> **SUPPLIED MATERIAL**:
╭──

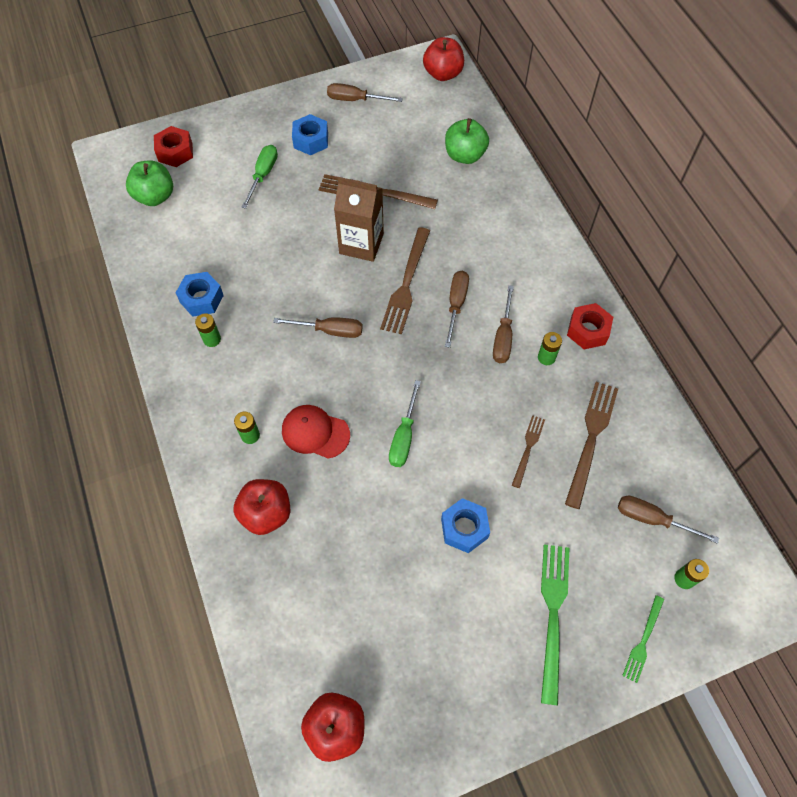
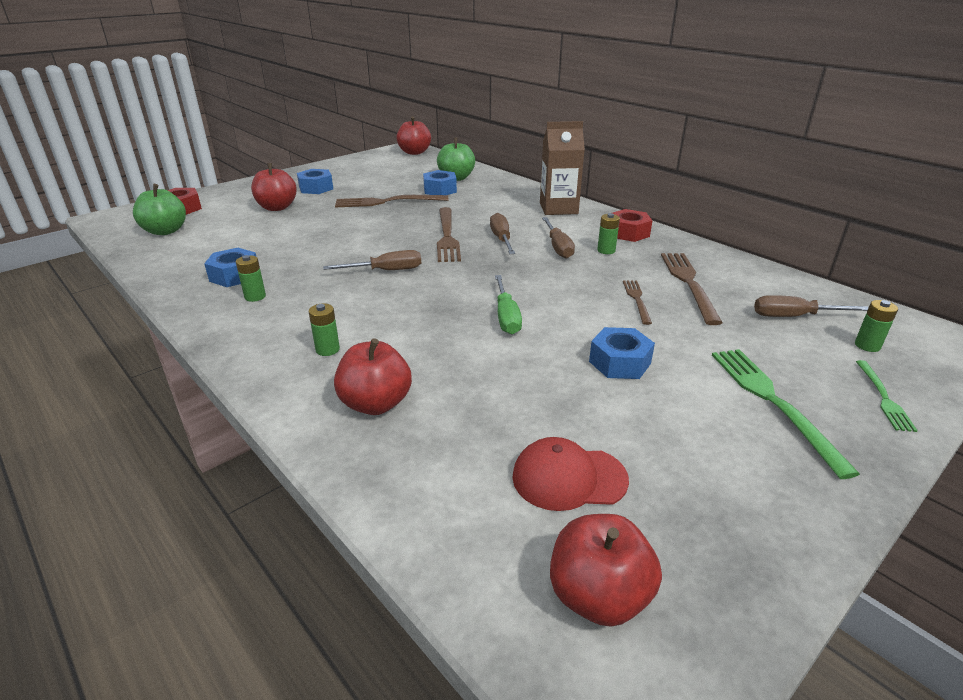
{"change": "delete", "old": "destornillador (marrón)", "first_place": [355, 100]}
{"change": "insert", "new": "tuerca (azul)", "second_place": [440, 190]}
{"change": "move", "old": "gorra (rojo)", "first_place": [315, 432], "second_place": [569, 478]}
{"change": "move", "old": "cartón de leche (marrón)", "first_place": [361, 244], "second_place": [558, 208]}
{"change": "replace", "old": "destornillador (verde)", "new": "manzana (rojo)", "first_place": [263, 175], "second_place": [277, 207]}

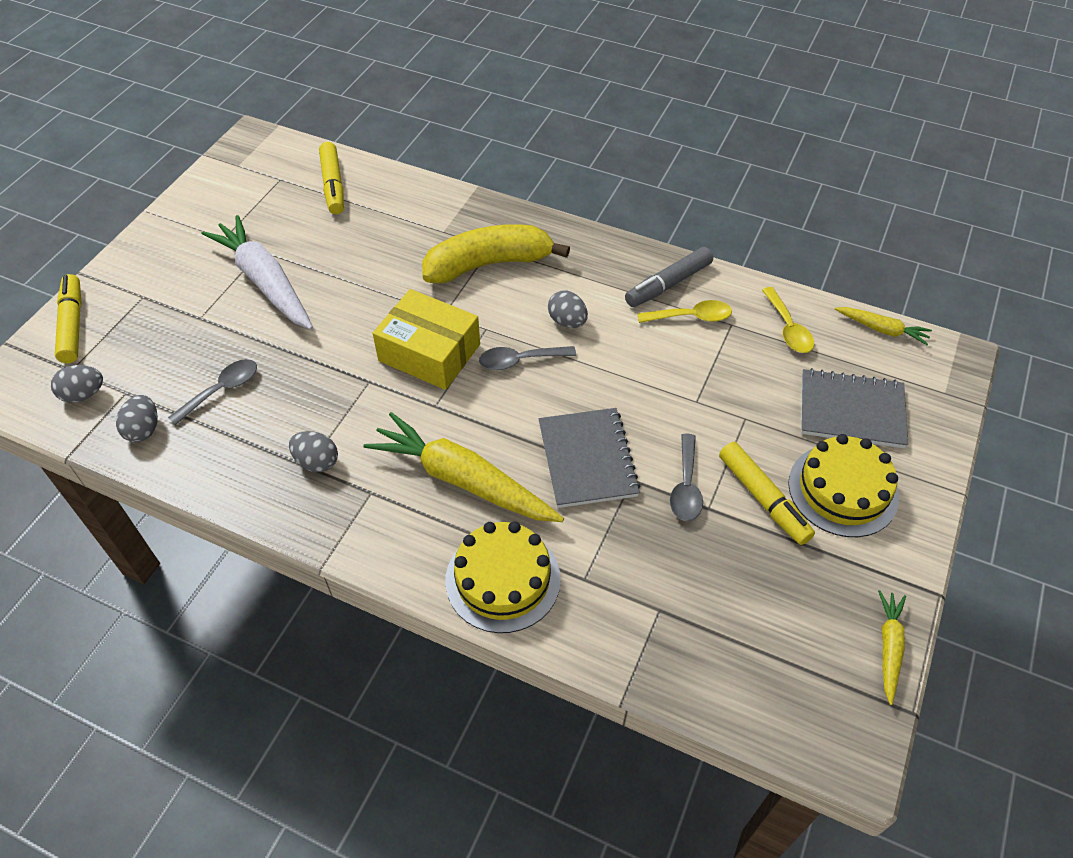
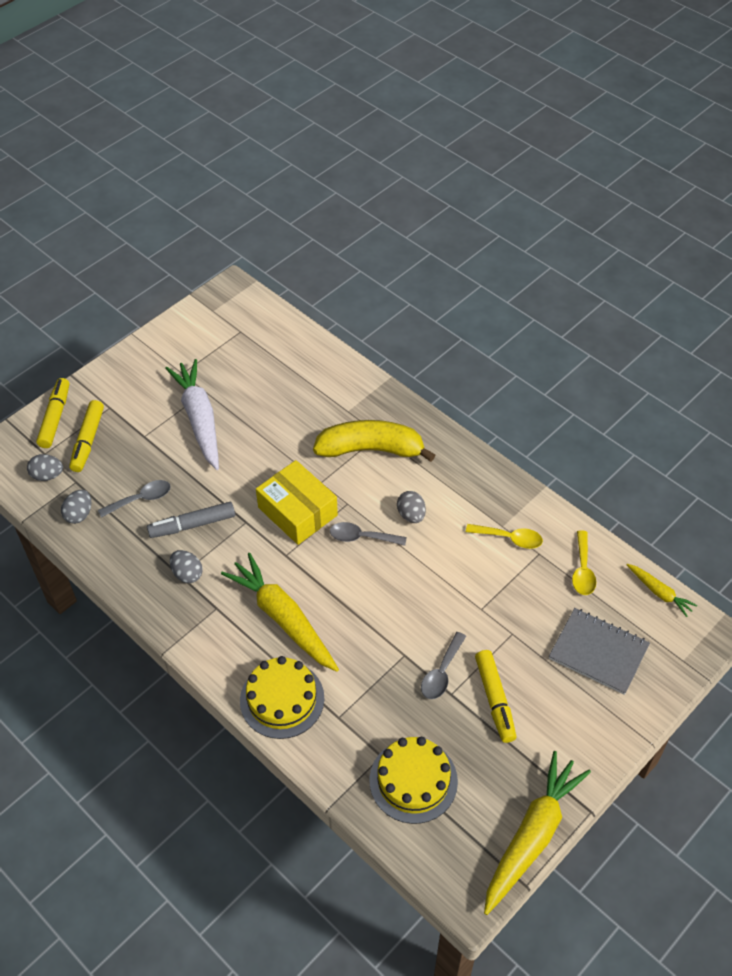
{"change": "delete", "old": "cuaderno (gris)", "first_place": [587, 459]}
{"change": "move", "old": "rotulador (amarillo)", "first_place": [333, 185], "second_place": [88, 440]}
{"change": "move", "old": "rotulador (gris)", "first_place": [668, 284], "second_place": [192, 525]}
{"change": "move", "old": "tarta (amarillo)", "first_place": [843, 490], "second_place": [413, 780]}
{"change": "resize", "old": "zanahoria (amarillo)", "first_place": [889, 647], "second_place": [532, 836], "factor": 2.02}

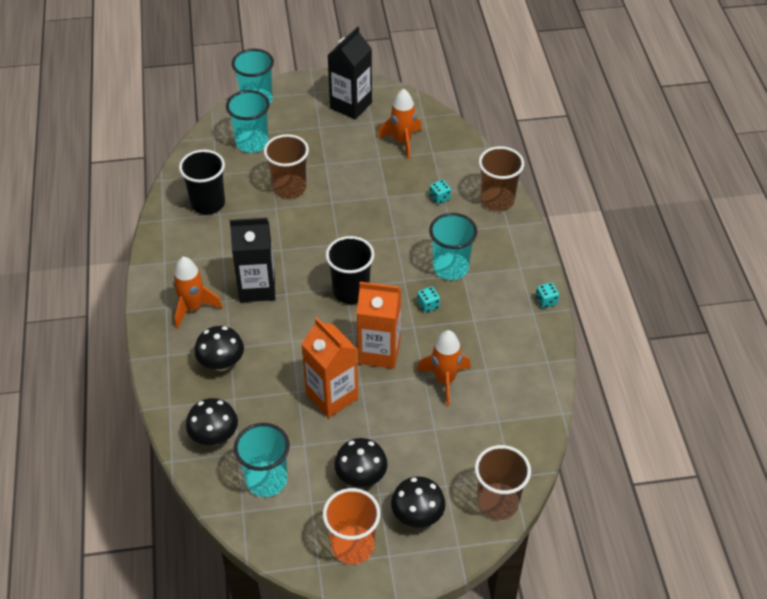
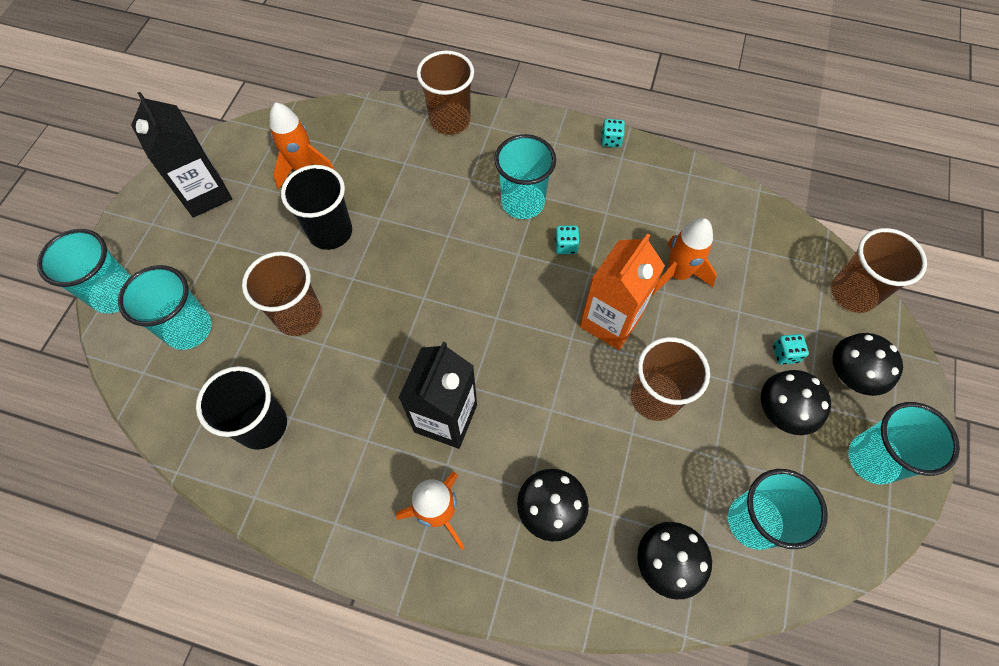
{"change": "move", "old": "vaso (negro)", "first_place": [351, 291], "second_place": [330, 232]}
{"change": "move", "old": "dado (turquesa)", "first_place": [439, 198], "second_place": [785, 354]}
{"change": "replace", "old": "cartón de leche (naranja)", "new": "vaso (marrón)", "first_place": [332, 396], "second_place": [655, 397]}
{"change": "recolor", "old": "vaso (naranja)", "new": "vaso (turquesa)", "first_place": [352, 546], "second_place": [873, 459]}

╰──

> **WHAT TO DO**:
Word for word, restate all of the data, but do not copy the pictures.

> **EXERCISE ANSWER**:
{"change": "delete", "old": "destornillador (marrón)", "first_place": [355, 100]}
{"change": "insert", "new": "tuerca (azul)", "second_place": [440, 190]}
{"change": "move", "old": "gorra (rojo)", "first_place": [315, 432], "second_place": [569, 478]}
{"change": "move", "old": "cartón de leche (marrón)", "first_place": [361, 244], "second_place": [558, 208]}
{"change": "replace", "old": "destornillador (verde)", "new": "manzana (rojo)", "first_place": [263, 175], "second_place": [277, 207]}

{"change": "delete", "old": "cuaderno (gris)", "first_place": [587, 459]}
{"change": "move", "old": "rotulador (amarillo)", "first_place": [333, 185], "second_place": [88, 440]}
{"change": "move", "old": "rotulador (gris)", "first_place": [668, 284], "second_place": [192, 525]}
{"change": "move", "old": "tarta (amarillo)", "first_place": [843, 490], "second_place": [413, 780]}
{"change": "resize", "old": "zanahoria (amarillo)", "first_place": [889, 647], "second_place": [532, 836], "factor": 2.02}

{"change": "move", "old": "vaso (negro)", "first_place": [351, 291], "second_place": [330, 232]}
{"change": "move", "old": "dado (turquesa)", "first_place": [439, 198], "second_place": [785, 354]}
{"change": "replace", "old": "cartón de leche (naranja)", "new": "vaso (marrón)", "first_place": [332, 396], "second_place": [655, 397]}
{"change": "recolor", "old": "vaso (naranja)", "new": "vaso (turquesa)", "first_place": [352, 546], "second_place": [873, 459]}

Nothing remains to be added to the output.